- [What you have to do]
The answer should be an exact copy of the lines from the line with "(516, 177) = (553, 251): green" through the last line of the entries, and no other lines.

• • •

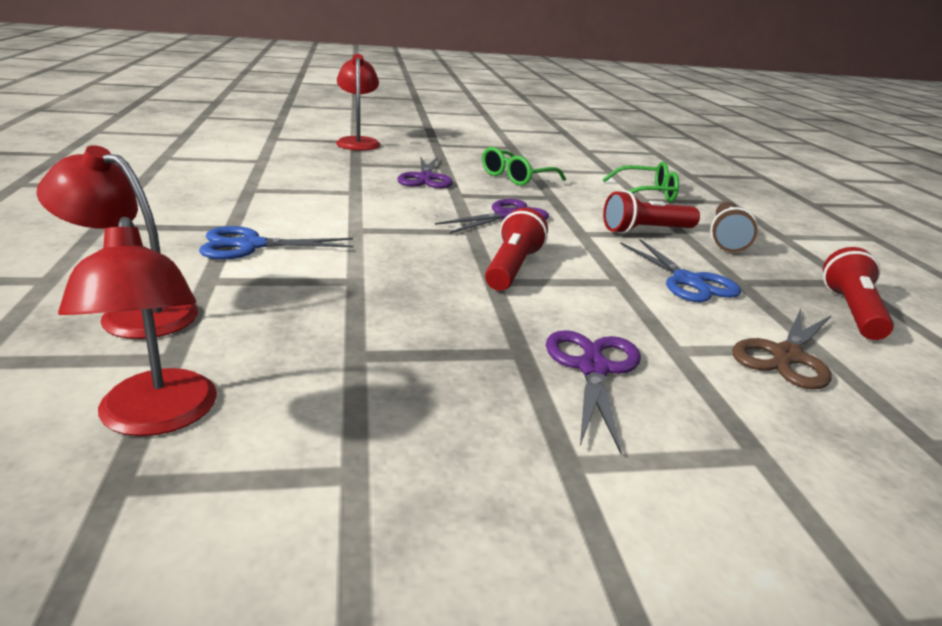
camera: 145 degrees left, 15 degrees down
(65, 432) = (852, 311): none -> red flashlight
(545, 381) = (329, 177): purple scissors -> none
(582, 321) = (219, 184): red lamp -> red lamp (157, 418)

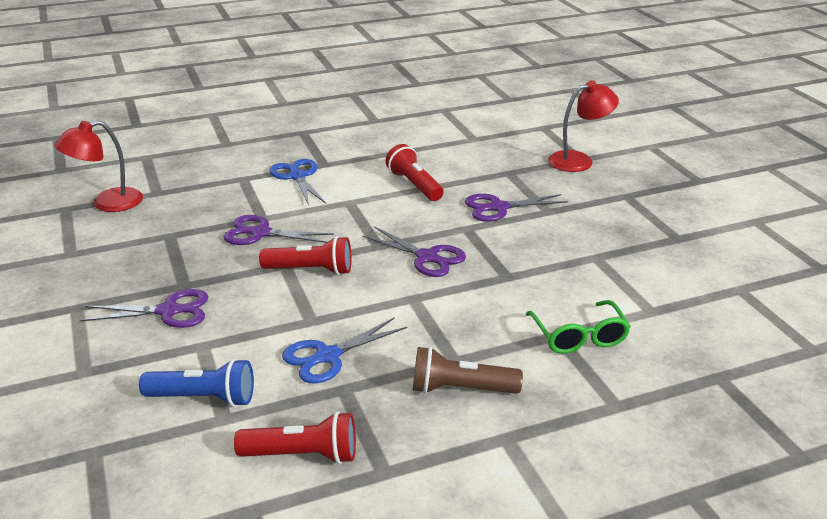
camera: 80 degrees right, 5 degrees up
(134, 313) = (197, 172): red lamp -> none
(400, 285) = (261, 233): none -> purple scissors
(516, 177) = (553, 251): green glasses -> none
(645, 231) = (446, 335): red flashlight -> red flashlight (414, 185)
(786, 356) = (204, 398): brown scissors -> blue flashlight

• • •

- [Response]
(516, 177) = (553, 251): green glasses -> none
(645, 231) = (446, 335): red flashlight -> red flashlight (414, 185)
(786, 356) = (204, 398): brown scissors -> blue flashlight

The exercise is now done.